== Data for analysis ==

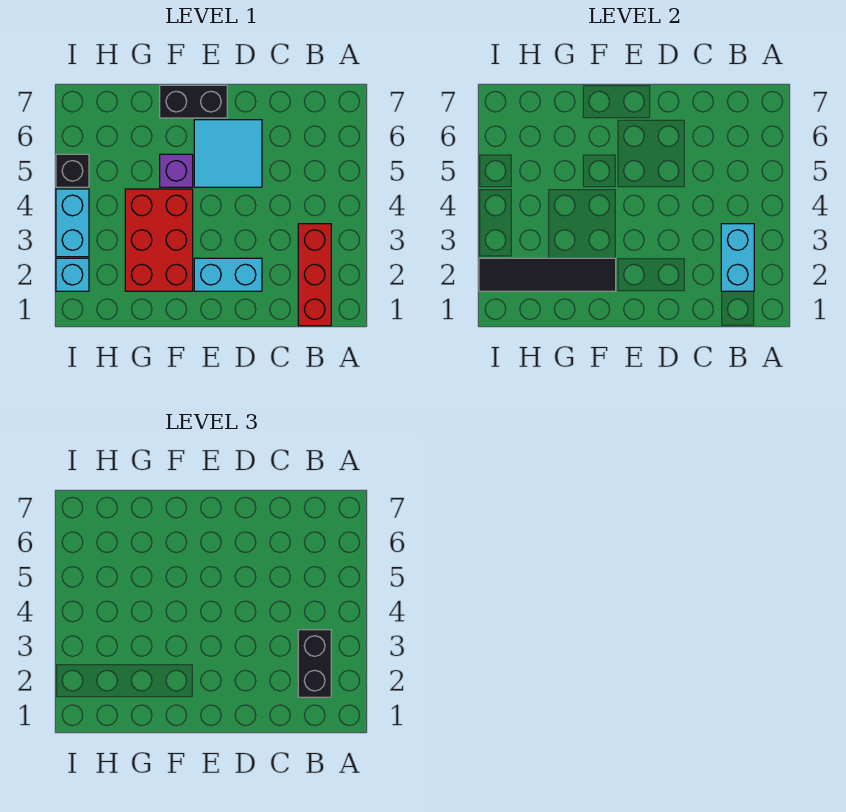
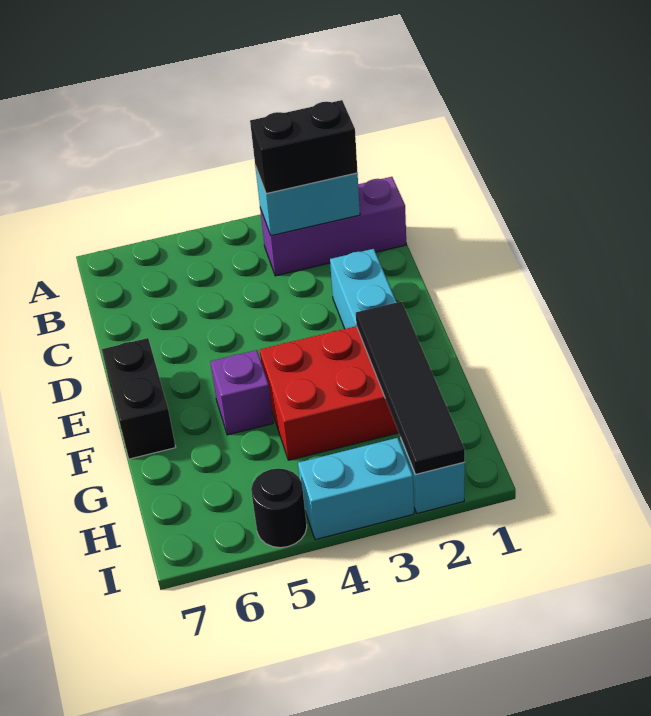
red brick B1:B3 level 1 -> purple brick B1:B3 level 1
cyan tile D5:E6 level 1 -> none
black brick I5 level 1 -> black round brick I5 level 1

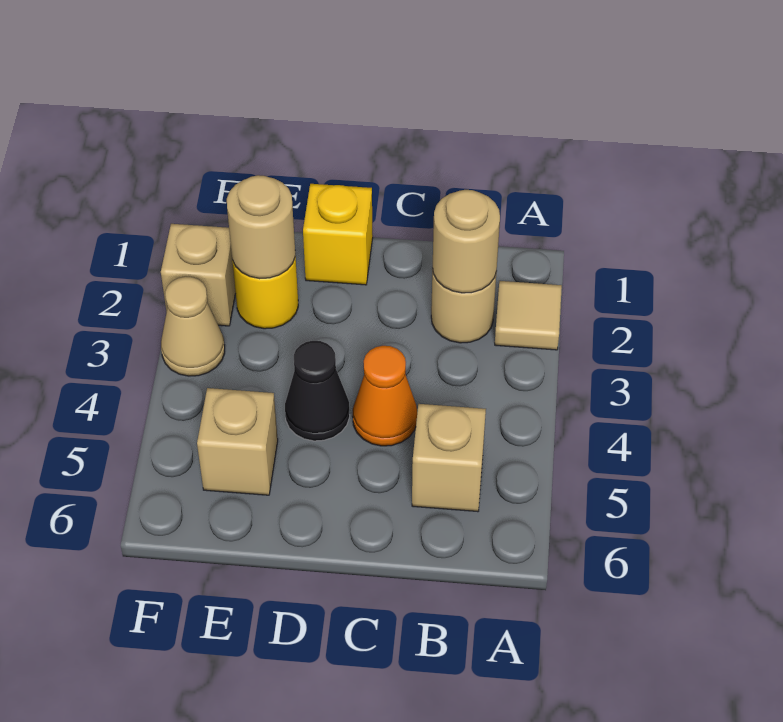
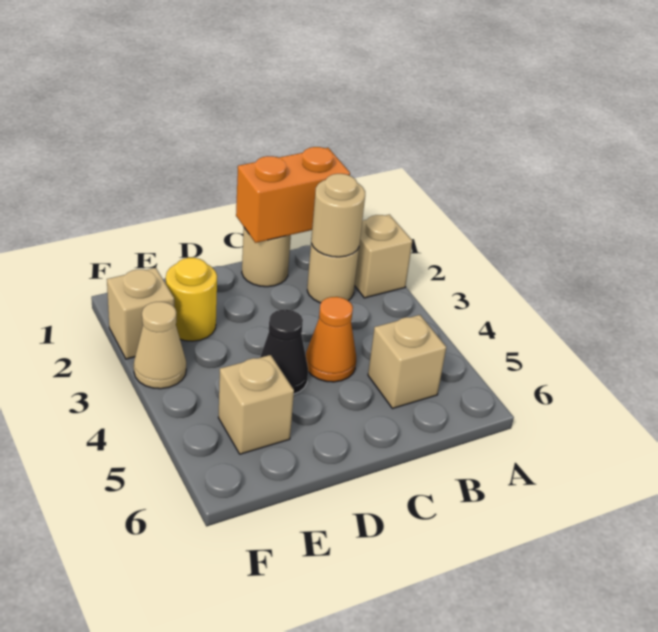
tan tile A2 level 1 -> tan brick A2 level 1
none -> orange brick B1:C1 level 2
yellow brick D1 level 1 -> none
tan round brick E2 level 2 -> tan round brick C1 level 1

===

-- Work task --
With the pictures dropped, give every entry above again exactly.

-- Your solution --
red brick B1:B3 level 1 -> purple brick B1:B3 level 1
cyan tile D5:E6 level 1 -> none
black brick I5 level 1 -> black round brick I5 level 1

tan tile A2 level 1 -> tan brick A2 level 1
none -> orange brick B1:C1 level 2
yellow brick D1 level 1 -> none
tan round brick E2 level 2 -> tan round brick C1 level 1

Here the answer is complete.